[[ Records for the task open ]]
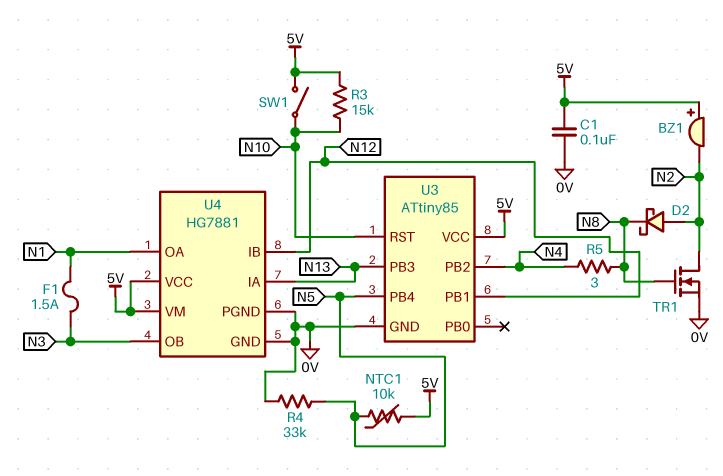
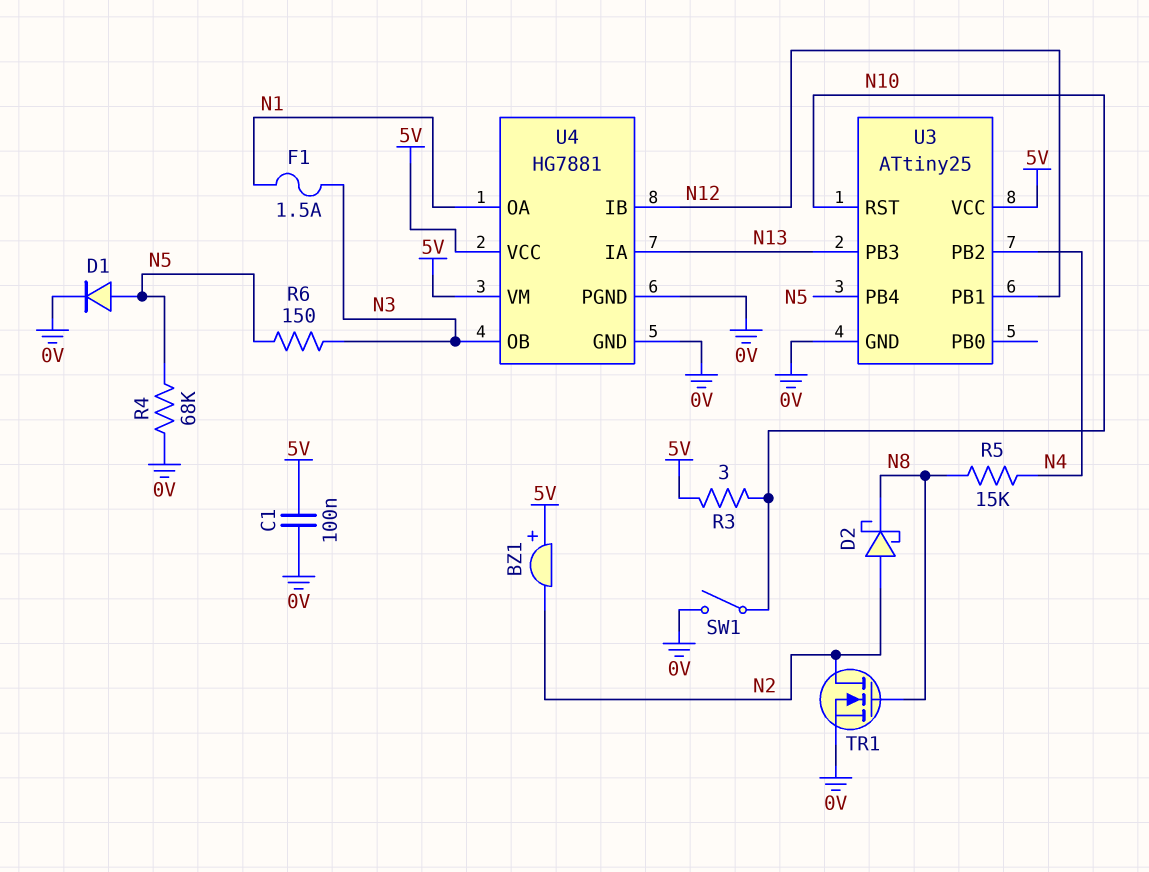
D1: none -> diode (A N5, K 0V)
NTC1: 10k (5V, N5) -> none
R3: 15k (5V, N10) -> 3 (5V, N10)
R4: 33k (0V, N5) -> 68k (0V, N5)
R5: 3 (N4, N8) -> 15k (N4, N8)
R6: none -> 150 (N3, N5)
SW1: switch (5V, N10) -> switch (0V, N10)
U3: ATtiny85 -> ATtiny25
[[ Records for the task closed ]]
Go through the entries and retype them exactly, except for the images.

▶ [Reply]:
D1: none -> diode (A N5, K 0V)
NTC1: 10k (5V, N5) -> none
R3: 15k (5V, N10) -> 3 (5V, N10)
R4: 33k (0V, N5) -> 68k (0V, N5)
R5: 3 (N4, N8) -> 15k (N4, N8)
R6: none -> 150 (N3, N5)
SW1: switch (5V, N10) -> switch (0V, N10)
U3: ATtiny85 -> ATtiny25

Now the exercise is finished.